_Problem details_.
Please format the data from the line containing "Question: Which is" through the end of the data as a JSON list of strings, one string per line, with blank lines omitted.
[[ Records for processing, beginning ]]
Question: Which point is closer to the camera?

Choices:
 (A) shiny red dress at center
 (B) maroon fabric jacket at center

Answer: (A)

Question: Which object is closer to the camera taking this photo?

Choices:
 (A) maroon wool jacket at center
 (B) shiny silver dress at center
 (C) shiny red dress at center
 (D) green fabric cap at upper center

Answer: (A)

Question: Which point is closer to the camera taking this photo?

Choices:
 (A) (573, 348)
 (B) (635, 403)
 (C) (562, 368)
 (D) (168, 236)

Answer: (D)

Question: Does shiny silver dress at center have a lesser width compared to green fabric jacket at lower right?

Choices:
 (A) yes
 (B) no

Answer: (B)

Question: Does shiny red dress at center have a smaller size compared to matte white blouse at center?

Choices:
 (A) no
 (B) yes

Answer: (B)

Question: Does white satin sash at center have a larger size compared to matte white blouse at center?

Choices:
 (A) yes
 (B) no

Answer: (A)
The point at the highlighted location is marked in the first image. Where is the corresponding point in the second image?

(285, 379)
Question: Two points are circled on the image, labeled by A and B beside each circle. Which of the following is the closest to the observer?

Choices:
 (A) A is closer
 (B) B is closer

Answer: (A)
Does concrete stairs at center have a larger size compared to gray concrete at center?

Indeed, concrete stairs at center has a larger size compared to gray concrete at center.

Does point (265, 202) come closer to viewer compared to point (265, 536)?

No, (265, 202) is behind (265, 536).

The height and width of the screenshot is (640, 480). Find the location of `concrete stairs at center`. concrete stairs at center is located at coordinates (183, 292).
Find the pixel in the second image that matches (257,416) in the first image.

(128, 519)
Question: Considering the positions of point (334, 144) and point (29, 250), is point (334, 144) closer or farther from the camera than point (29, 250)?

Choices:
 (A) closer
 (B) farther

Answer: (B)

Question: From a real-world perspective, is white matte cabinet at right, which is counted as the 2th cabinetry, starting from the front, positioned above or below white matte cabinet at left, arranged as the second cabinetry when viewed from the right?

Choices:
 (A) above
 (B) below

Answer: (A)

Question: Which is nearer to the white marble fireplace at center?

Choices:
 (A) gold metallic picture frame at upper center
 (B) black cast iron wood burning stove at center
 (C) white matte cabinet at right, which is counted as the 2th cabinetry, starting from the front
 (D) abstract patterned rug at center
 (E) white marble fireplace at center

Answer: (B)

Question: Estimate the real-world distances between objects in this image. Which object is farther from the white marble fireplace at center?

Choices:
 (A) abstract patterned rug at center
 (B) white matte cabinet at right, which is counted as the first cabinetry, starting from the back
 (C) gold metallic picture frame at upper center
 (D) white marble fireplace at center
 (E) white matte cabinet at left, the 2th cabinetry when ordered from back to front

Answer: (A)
[[ Records for processing, end ]]
_Solution to this exercise_.
[
  "Question: Which is nearer to the white marble fireplace at center?",
  "Choices:",
  " (A) gold metallic picture frame at upper center",
  " (B) black cast iron wood burning stove at center",
  " (C) white matte cabinet at right, which is counted as the 2th cabinetry, starting from the front",
  " (D) abstract patterned rug at center",
  " (E) white marble fireplace at center",
  "Answer: (B)",
  "Question: Estimate the real-world distances between objects in this image. Which object is farther from the white marble fireplace at center?",
  "Choices:",
  " (A) abstract patterned rug at center",
  " (B) white matte cabinet at right, which is counted as the first cabinetry, starting from the back",
  " (C) gold metallic picture frame at upper center",
  " (D) white marble fireplace at center",
  " (E) white matte cabinet at left, the 2th cabinetry when ordered from back to front",
  "Answer: (A)"
]